> INPUT FOR THIS TASK
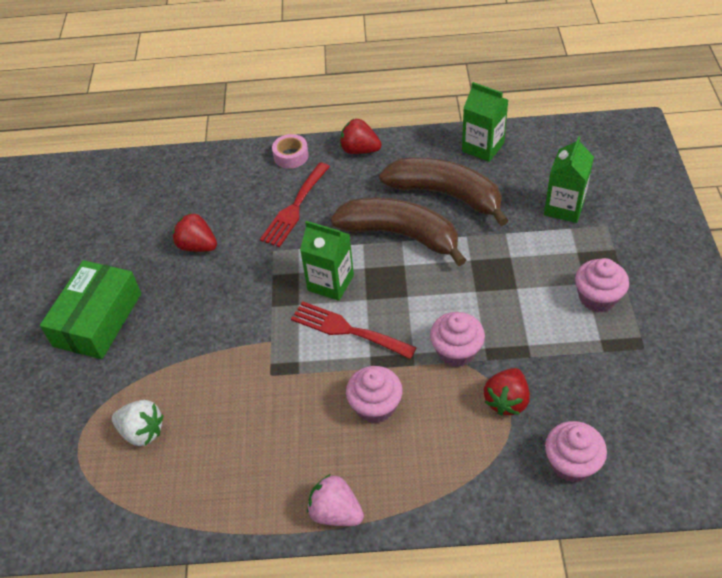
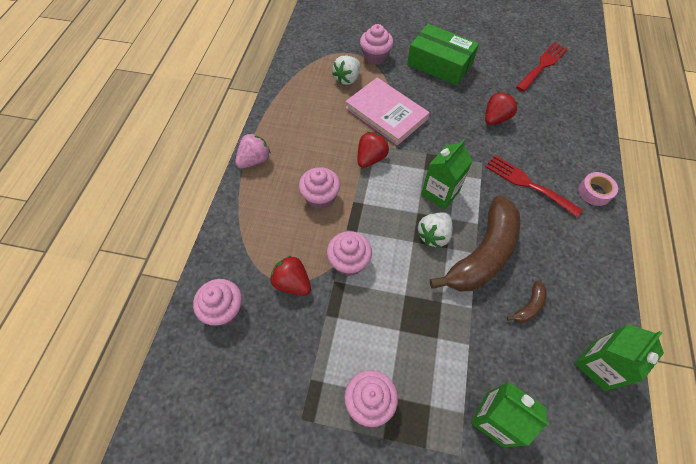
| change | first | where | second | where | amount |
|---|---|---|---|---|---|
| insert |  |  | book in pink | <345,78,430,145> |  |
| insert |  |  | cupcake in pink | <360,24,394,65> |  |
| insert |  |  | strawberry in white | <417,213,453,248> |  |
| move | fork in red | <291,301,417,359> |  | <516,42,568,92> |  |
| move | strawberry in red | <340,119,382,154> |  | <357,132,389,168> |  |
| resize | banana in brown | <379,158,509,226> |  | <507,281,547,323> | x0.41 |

---

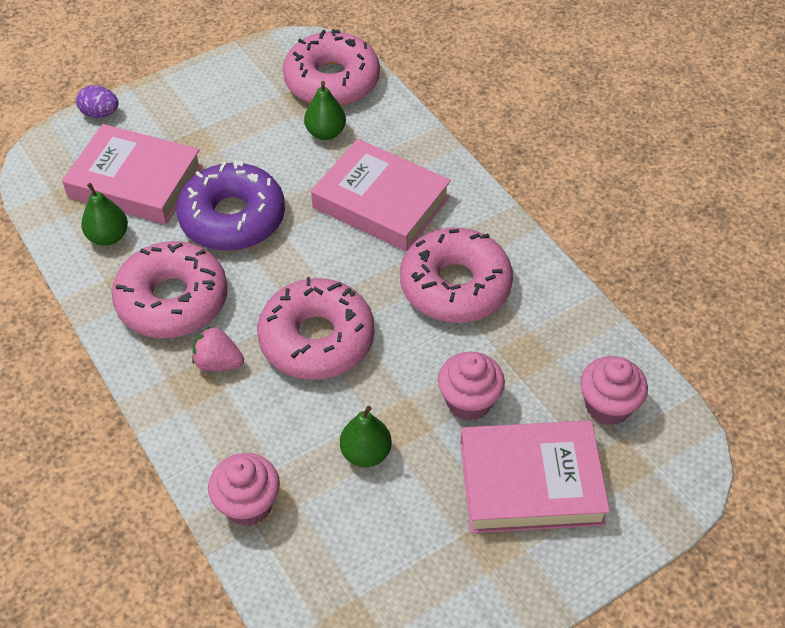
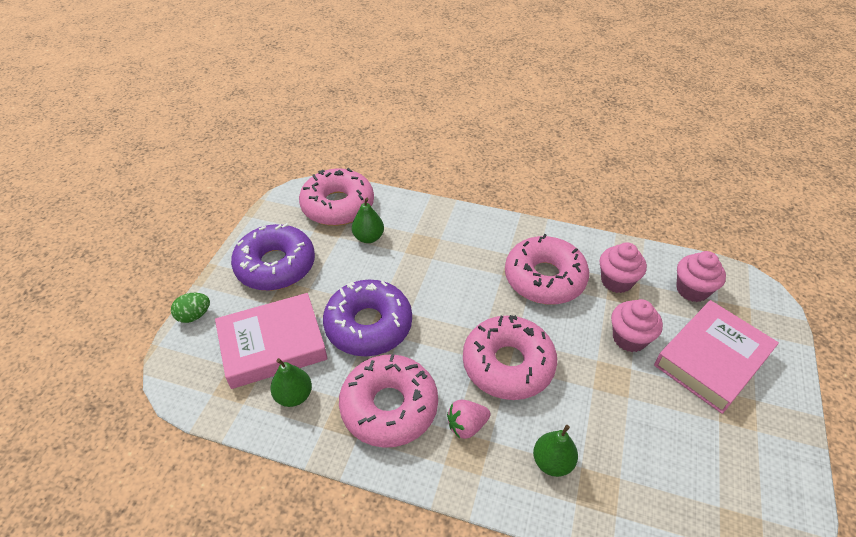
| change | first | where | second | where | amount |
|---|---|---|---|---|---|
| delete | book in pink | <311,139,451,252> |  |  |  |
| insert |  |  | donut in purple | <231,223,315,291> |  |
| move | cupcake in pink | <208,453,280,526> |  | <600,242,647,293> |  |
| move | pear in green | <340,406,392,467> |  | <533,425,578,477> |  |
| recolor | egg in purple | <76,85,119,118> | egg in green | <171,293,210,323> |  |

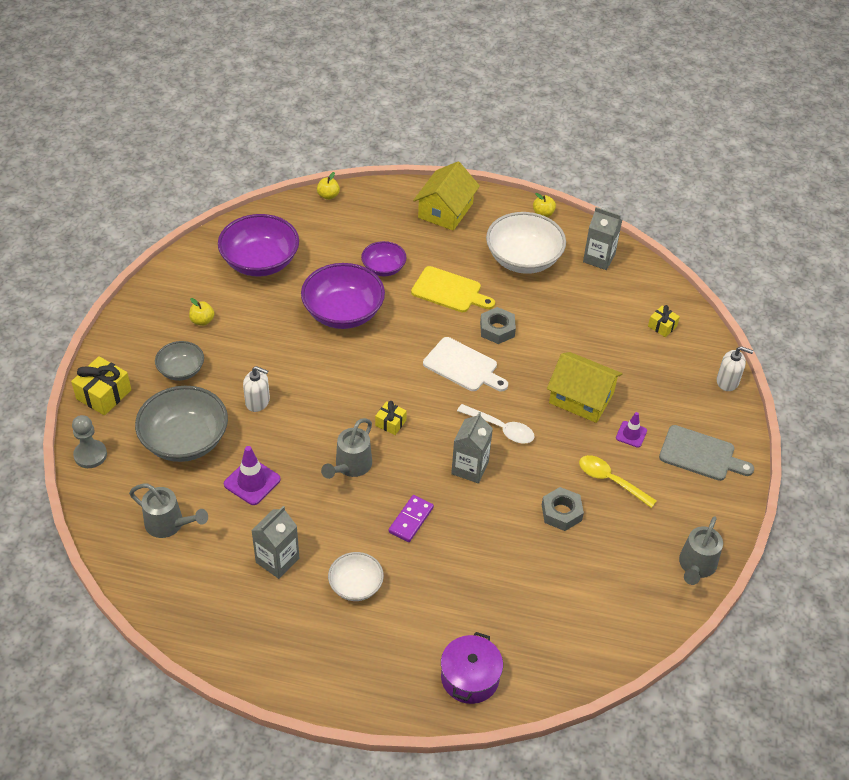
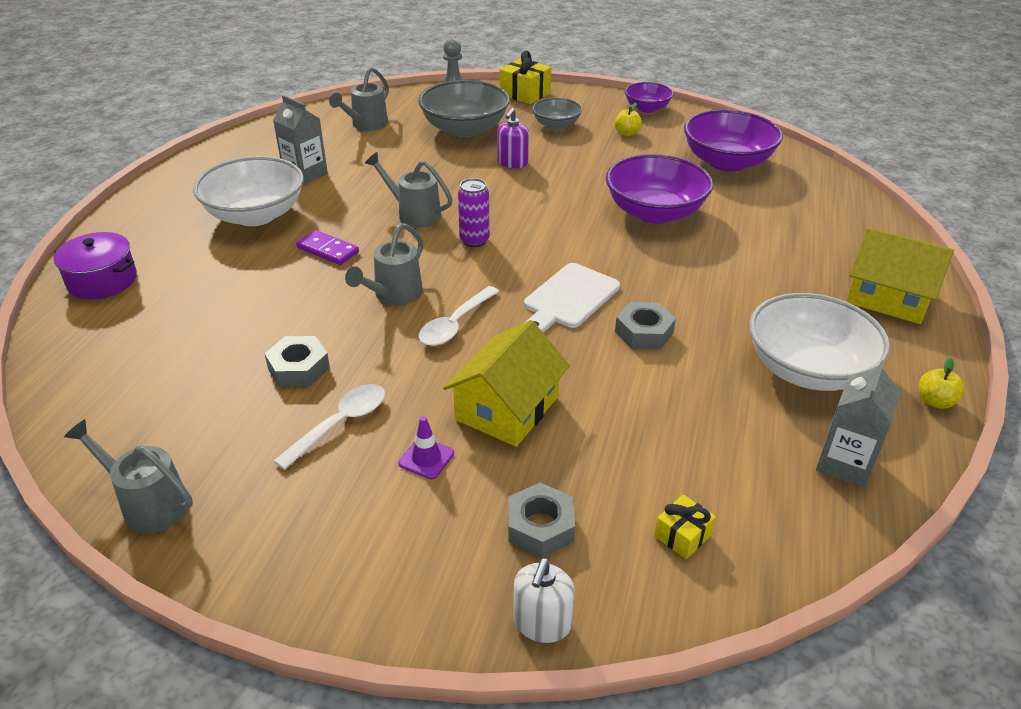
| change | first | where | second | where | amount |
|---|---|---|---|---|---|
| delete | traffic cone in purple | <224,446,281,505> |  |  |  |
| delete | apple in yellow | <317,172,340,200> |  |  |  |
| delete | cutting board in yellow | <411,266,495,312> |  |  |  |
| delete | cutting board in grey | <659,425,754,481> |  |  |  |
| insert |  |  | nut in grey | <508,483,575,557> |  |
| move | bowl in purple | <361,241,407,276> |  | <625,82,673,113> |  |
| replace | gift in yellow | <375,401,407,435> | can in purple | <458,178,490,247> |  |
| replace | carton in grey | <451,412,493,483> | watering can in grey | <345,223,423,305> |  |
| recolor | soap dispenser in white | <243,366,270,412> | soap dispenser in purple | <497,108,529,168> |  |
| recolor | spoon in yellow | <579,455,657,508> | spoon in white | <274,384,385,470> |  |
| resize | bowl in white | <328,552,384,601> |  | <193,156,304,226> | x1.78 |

---

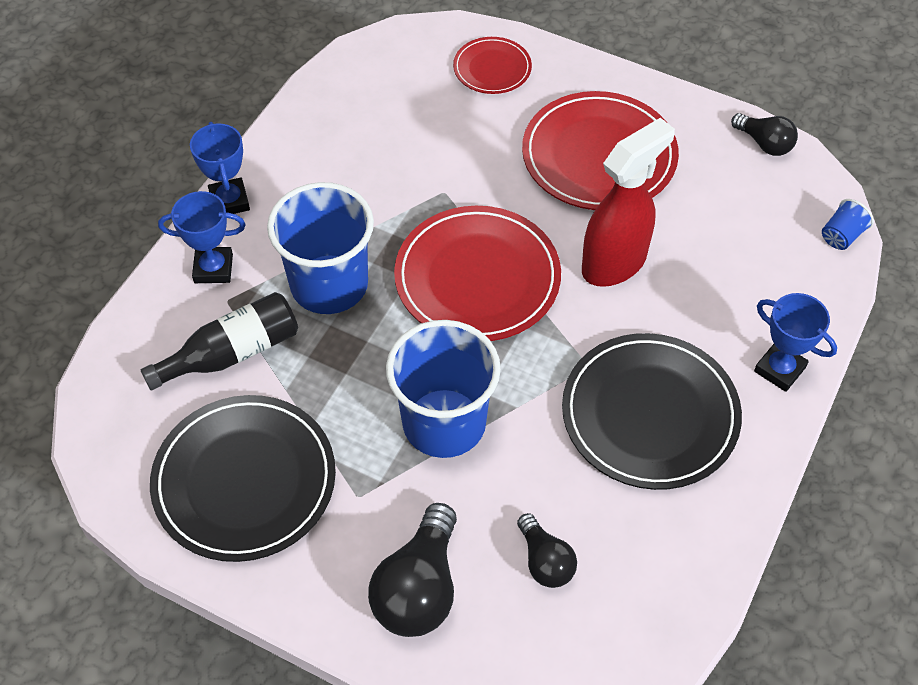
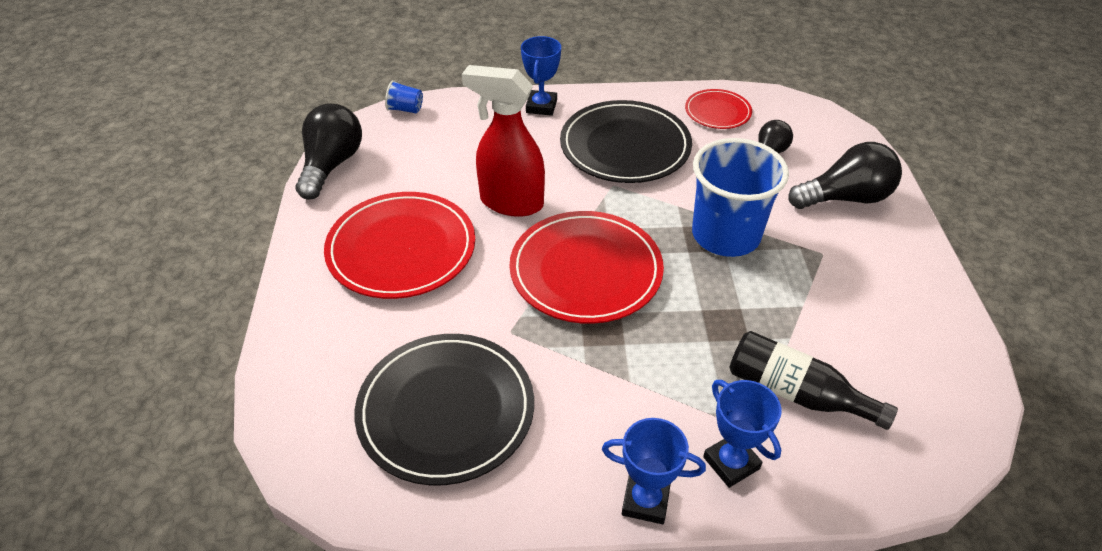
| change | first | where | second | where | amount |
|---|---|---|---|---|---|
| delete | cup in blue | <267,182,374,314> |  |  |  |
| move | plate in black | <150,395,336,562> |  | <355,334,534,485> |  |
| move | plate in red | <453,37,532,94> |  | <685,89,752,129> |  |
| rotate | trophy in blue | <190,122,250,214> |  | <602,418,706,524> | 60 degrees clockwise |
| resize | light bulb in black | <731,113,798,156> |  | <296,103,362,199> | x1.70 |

> YOUR INSTRUCTIONS
Reproduce exactly, and with no other material, the lines between those holding "plate in red" and "<296,103,362,199> | x1.70 |", inclusive.

> TASK RESULT
| move | plate in red | <453,37,532,94> |  | <685,89,752,129> |  |
| rotate | trophy in blue | <190,122,250,214> |  | <602,418,706,524> | 60 degrees clockwise |
| resize | light bulb in black | <731,113,798,156> |  | <296,103,362,199> | x1.70 |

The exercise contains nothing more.